%%

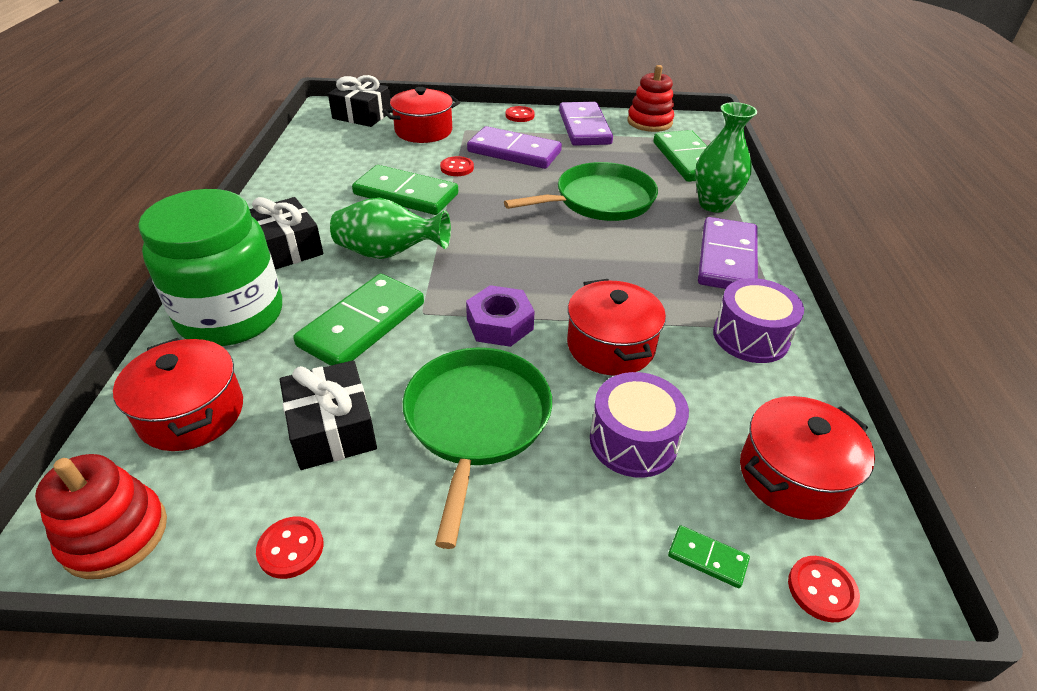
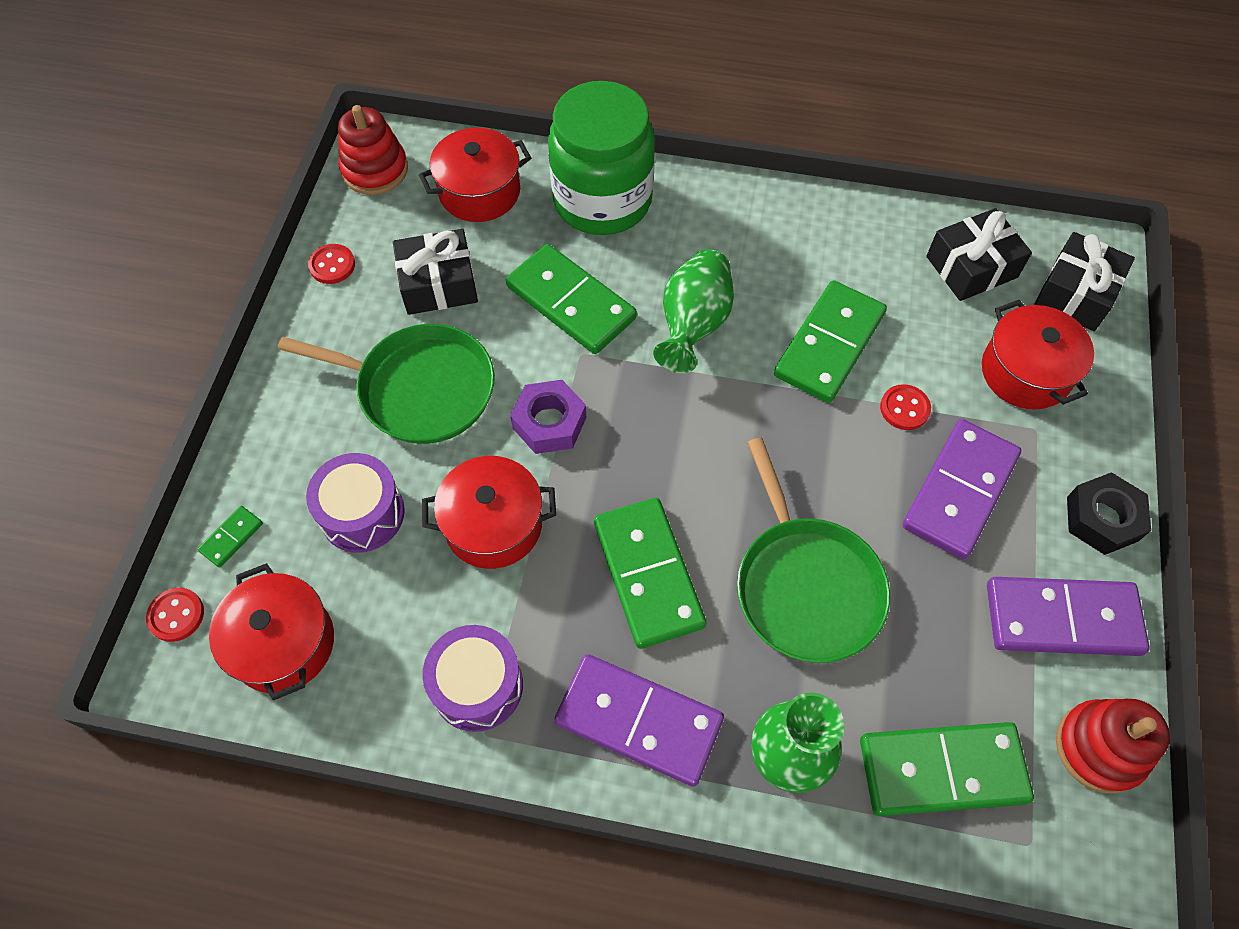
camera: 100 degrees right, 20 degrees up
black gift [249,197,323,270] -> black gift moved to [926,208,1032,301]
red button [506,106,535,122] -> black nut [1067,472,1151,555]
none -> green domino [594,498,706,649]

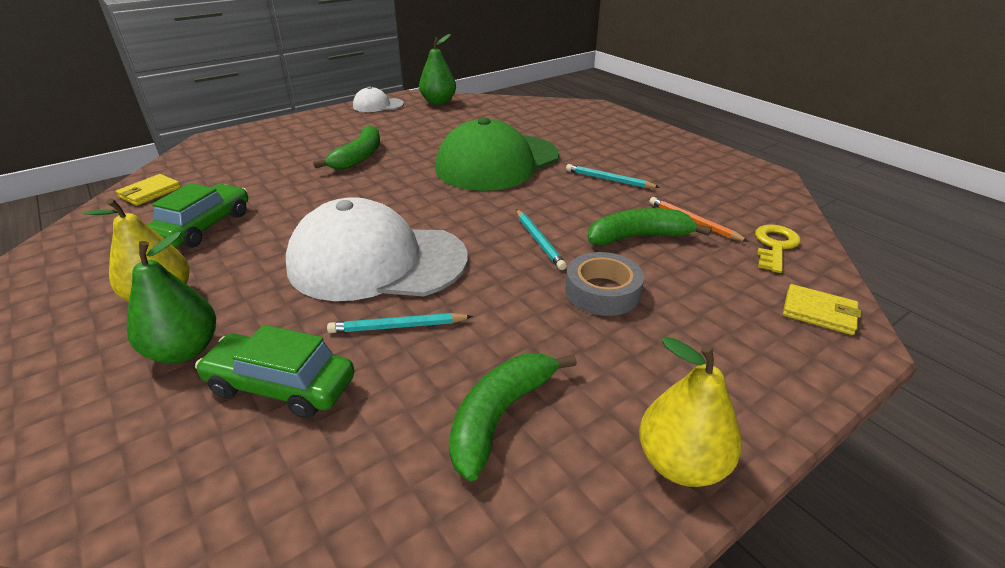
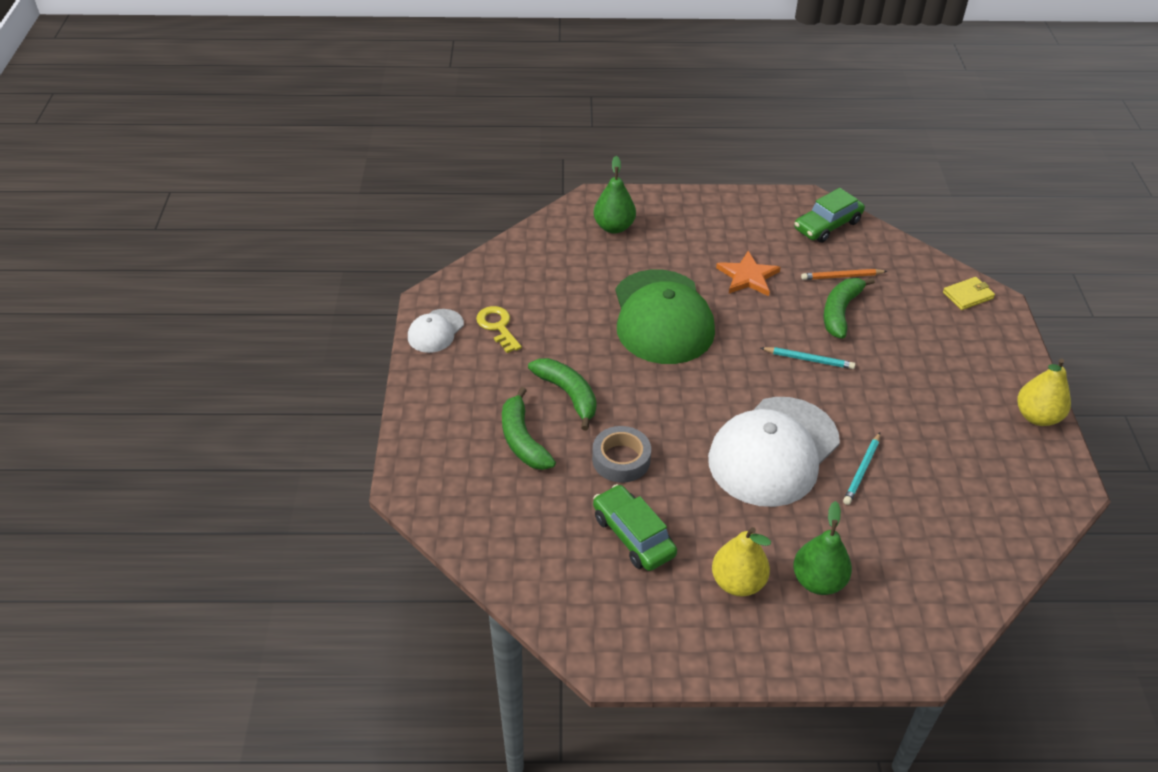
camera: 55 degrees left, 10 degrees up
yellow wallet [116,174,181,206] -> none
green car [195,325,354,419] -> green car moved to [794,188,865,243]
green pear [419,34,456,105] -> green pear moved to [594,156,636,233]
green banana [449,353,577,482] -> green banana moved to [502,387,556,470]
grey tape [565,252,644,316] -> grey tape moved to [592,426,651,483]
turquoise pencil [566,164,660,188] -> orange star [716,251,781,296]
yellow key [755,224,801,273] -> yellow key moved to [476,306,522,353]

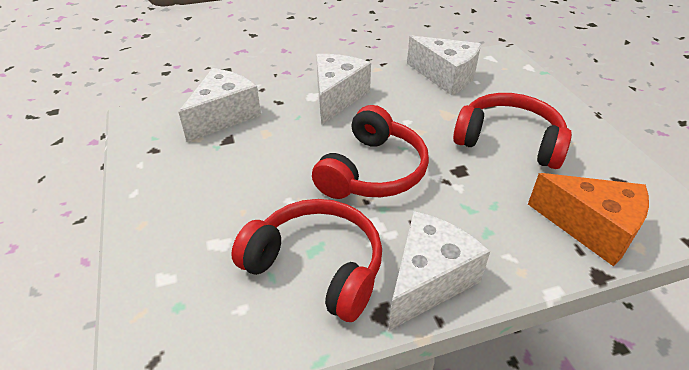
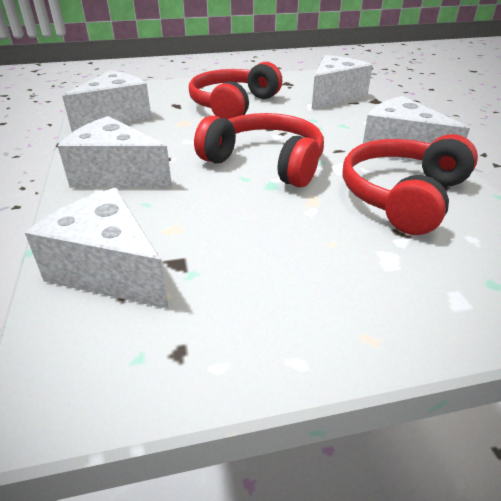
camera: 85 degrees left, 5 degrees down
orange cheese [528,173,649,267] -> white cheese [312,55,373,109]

%%

Copy out all the data exactly. No images belong in the copy.

• SOLUTION FOR THIS EXERCISE:
camera: 100 degrees right, 20 degrees up
black gift [249,197,323,270] -> black gift moved to [926,208,1032,301]
red button [506,106,535,122] -> black nut [1067,472,1151,555]
none -> green domino [594,498,706,649]

camera: 55 degrees left, 10 degrees up
yellow wallet [116,174,181,206] -> none
green car [195,325,354,419] -> green car moved to [794,188,865,243]
green pear [419,34,456,105] -> green pear moved to [594,156,636,233]
green banana [449,353,577,482] -> green banana moved to [502,387,556,470]
grey tape [565,252,644,316] -> grey tape moved to [592,426,651,483]
turquoise pencil [566,164,660,188] -> orange star [716,251,781,296]
yellow key [755,224,801,273] -> yellow key moved to [476,306,522,353]

camera: 85 degrees left, 5 degrees down
orange cheese [528,173,649,267] -> white cheese [312,55,373,109]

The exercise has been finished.